To do: Your reply should repeat, exactly, the line containing "black brick D3:E3" and the rest of the material after it.

Exercise data:
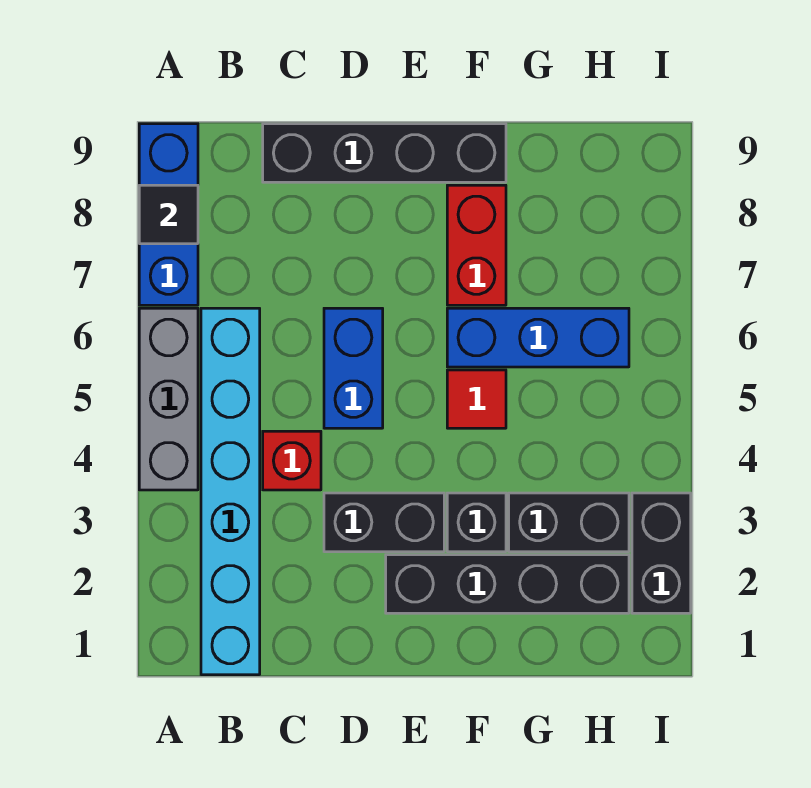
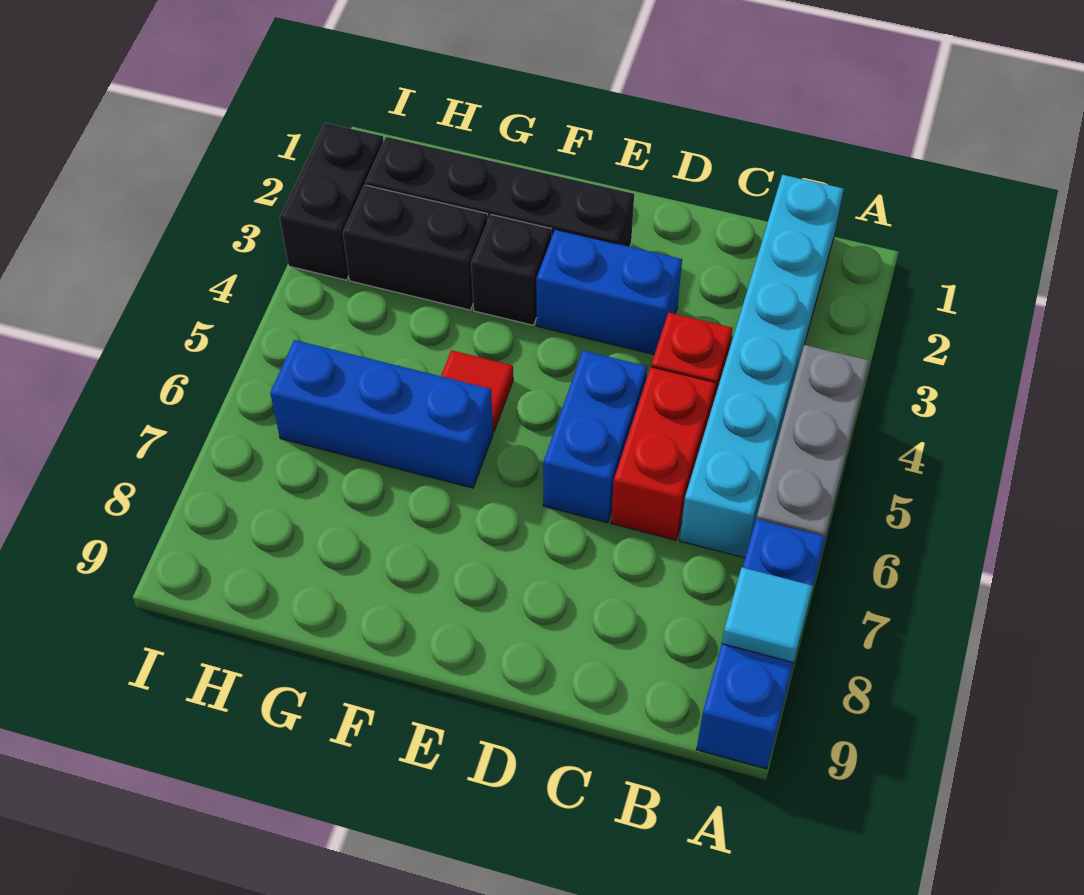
black tile A8 level 2 -> cyan tile A8 level 2
black brick C9:F9 level 1 -> none
black brick D3:E3 level 1 -> blue brick D3:E3 level 1
red brick F7:F8 level 1 -> red brick C5:C6 level 1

Exercise answer:
black brick D3:E3 level 1 -> blue brick D3:E3 level 1
red brick F7:F8 level 1 -> red brick C5:C6 level 1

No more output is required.